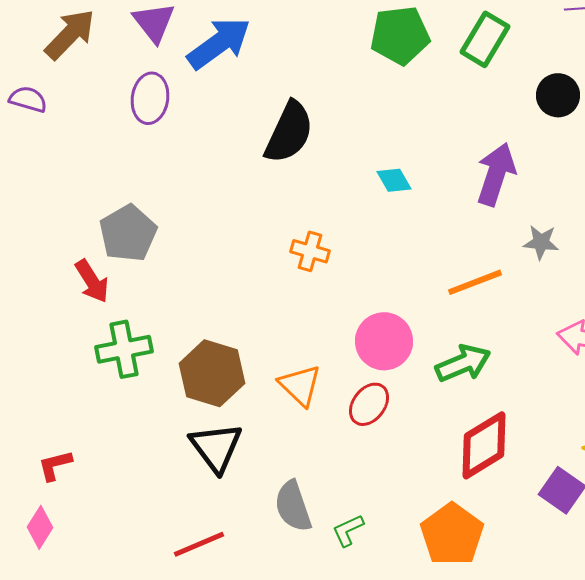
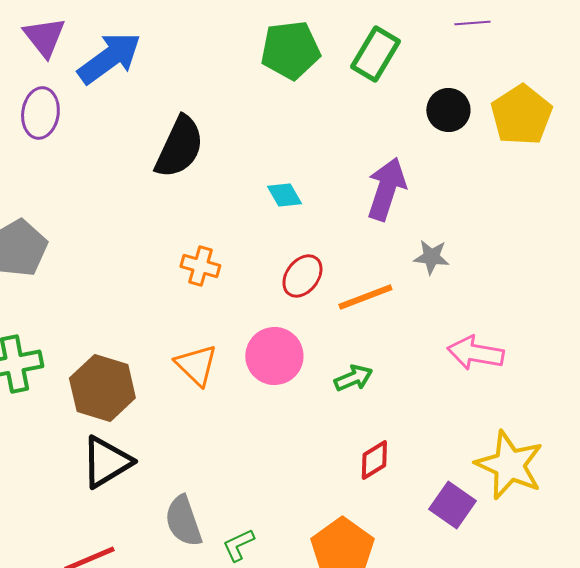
green arrow: (463, 363) -> (353, 378), size x0.7
orange triangle: (300, 385) -> (196, 365), moved
red ellipse: (369, 404) -> (302, 276), moved
red diamond: (484, 445) -> (374, 460), size x0.6
black triangle: (216, 447) -> (106, 462), turned 36

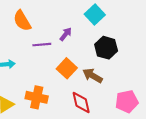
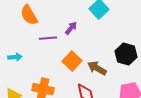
black hexagon: (106, 48) -> (126, 54), moved

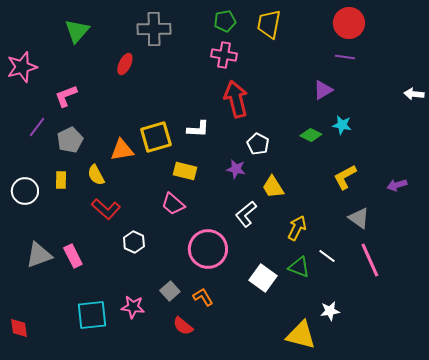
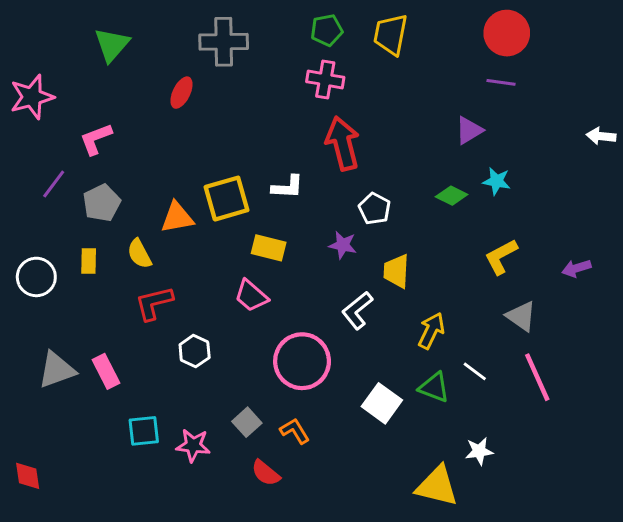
yellow trapezoid: (273, 187) -> (396, 271), turned 35
red L-shape: (106, 209) -> (154, 303), turned 124
cyan square: (92, 315) -> (144, 431), moved, size x0.7

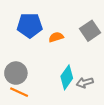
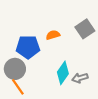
blue pentagon: (30, 25) -> (28, 47), moved
orange line: (19, 92) -> (18, 87), turned 30

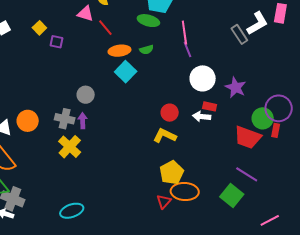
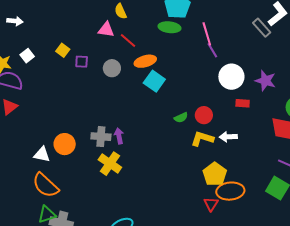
green semicircle: (146, 50) -> (181, 118), moved
gray circle: (86, 95) -> (112, 68), moved
white arrow: (202, 116) -> (228, 137), moved

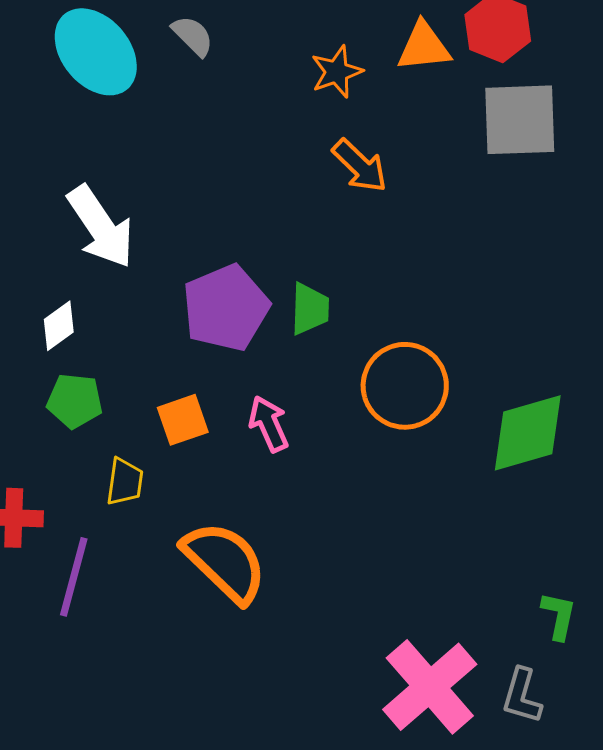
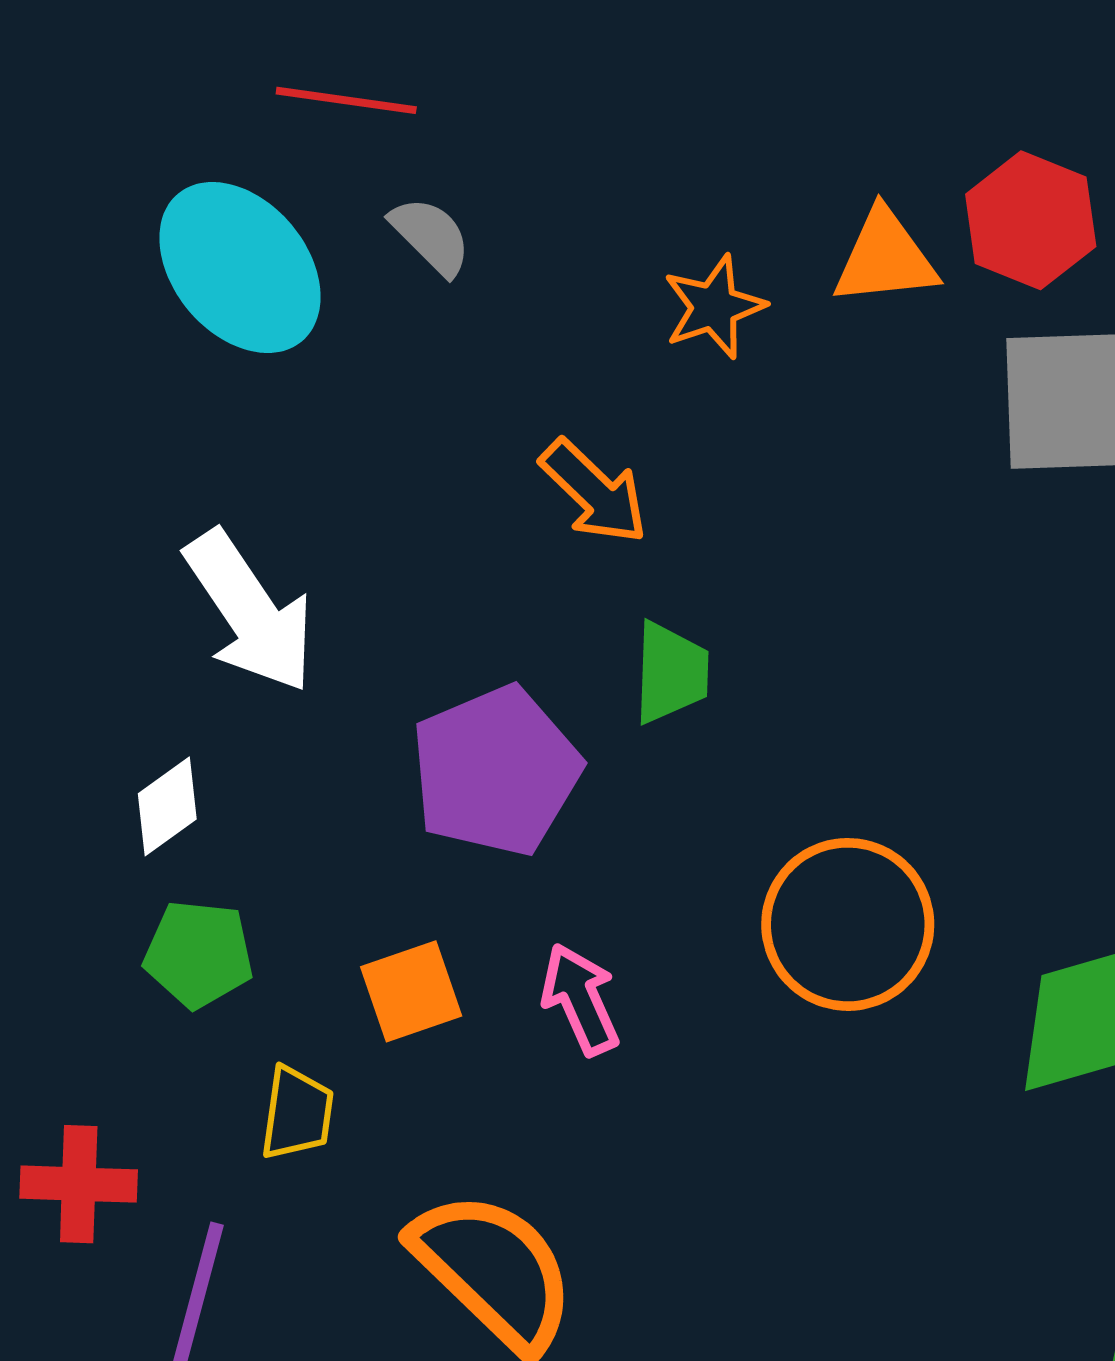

======

Goal of the exercise
Print the full listing again exactly, and drop every image from it.

Solution
green arrow: (463, 363) -> (353, 378), size x0.7
orange triangle: (300, 385) -> (196, 365), moved
red ellipse: (369, 404) -> (302, 276), moved
red diamond: (484, 445) -> (374, 460), size x0.6
black triangle: (216, 447) -> (106, 462), turned 36

black hexagon: (106, 48) -> (126, 54), moved

yellow trapezoid: (273, 187) -> (396, 271), turned 35
red L-shape: (106, 209) -> (154, 303), turned 124
cyan square: (92, 315) -> (144, 431), moved, size x0.7

blue pentagon: (30, 25) -> (28, 47), moved
orange line: (19, 92) -> (18, 87), turned 30

green semicircle: (146, 50) -> (181, 118), moved
gray circle: (86, 95) -> (112, 68), moved
white arrow: (202, 116) -> (228, 137), moved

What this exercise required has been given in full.